#### Activity:
Print exactly the lines below between the line holding "camera: 20 degrees left, 5 degrees up" and the line holding "(182, 309) = (216, 434): pink", inclusive, and nothing more.
*** Input Section Begins ***
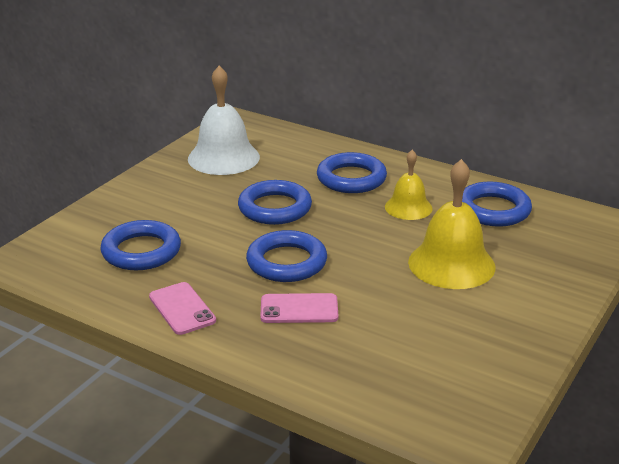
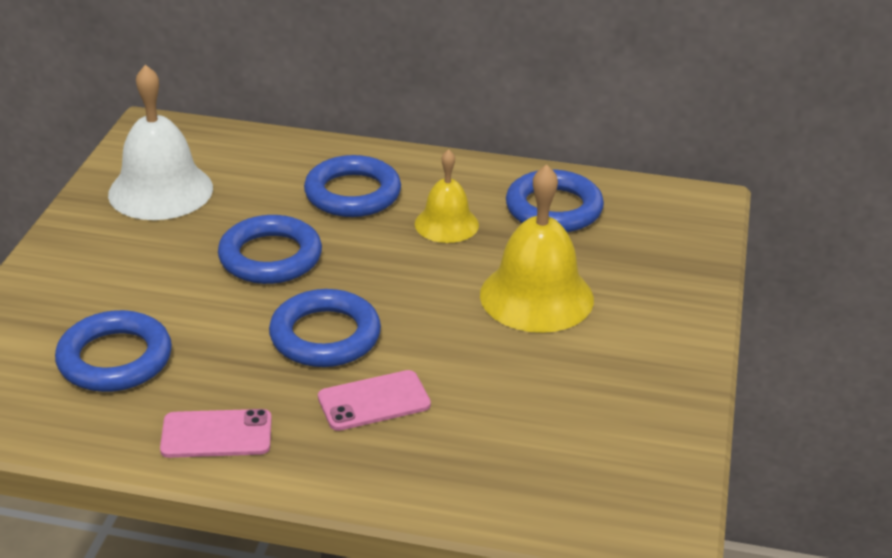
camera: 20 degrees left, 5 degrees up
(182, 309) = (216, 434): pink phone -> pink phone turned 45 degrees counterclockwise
*** Input Section Ends ***
*** Input Section Begins ***
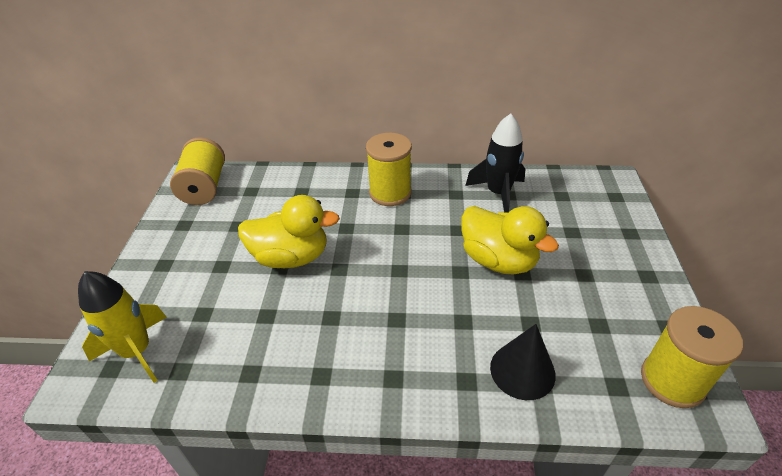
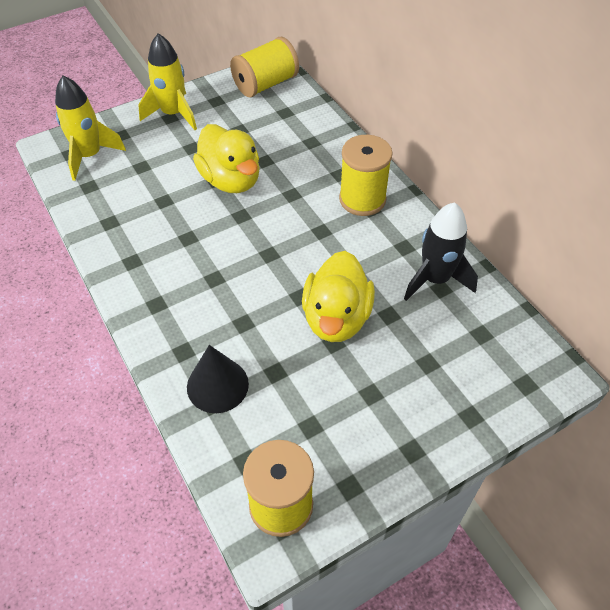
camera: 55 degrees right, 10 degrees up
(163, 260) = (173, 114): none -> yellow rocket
*** Input Section Ends ***
#### Task result:
camera: 20 degrees left, 5 degrees up
(182, 309) = (216, 434): pink phone -> pink phone turned 45 degrees counterclockwise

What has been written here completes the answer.